Work task:
Exact wording is needed for every line from the one holding "school desk: (200, 260)" to the end of the records below; write those lines out and omit the pictures.

Excerpts from a dataset:
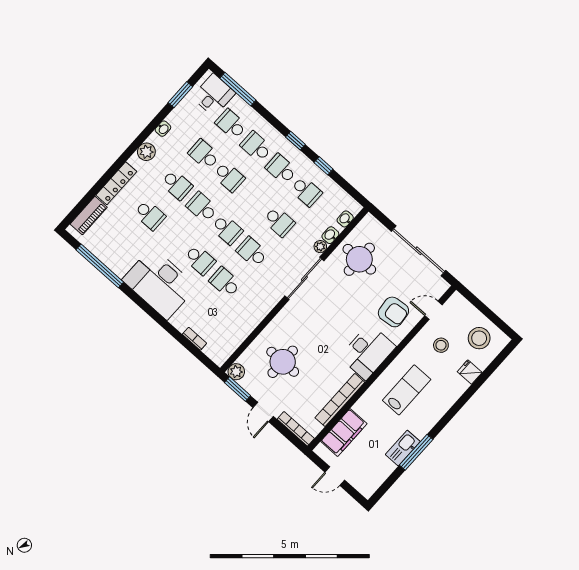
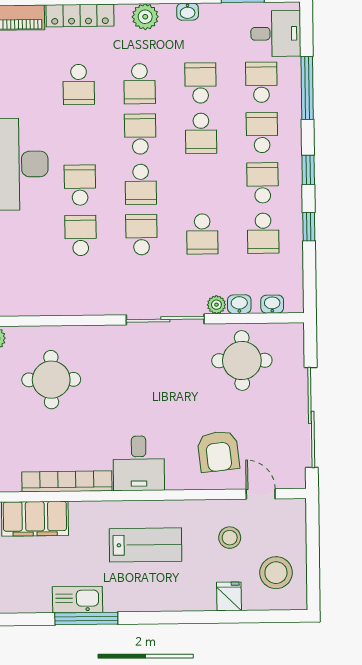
window: (238, 89) -> (307, 88), moved
school desk: (200, 260) -> (80, 185), turned 180
desk: (368, 352) -> (139, 463), width x0.73

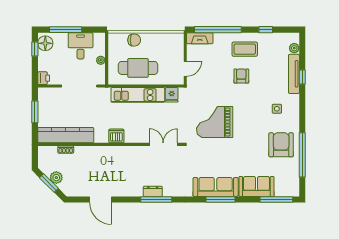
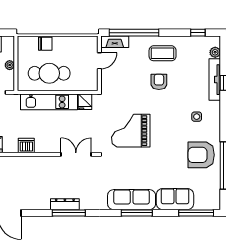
window: (266, 30) -> (198, 33), moved
door: (185, 69) -> (99, 61), moved
armchair: (281, 145) -> (201, 155), turned -90
dresser: (153, 191) -> (65, 204), width x1.44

Answer space:
school desk: (200, 260) -> (80, 185), turned 180
desk: (368, 352) -> (139, 463), width x0.73

window: (266, 30) -> (198, 33), moved
door: (185, 69) -> (99, 61), moved
armchair: (281, 145) -> (201, 155), turned -90
dresser: (153, 191) -> (65, 204), width x1.44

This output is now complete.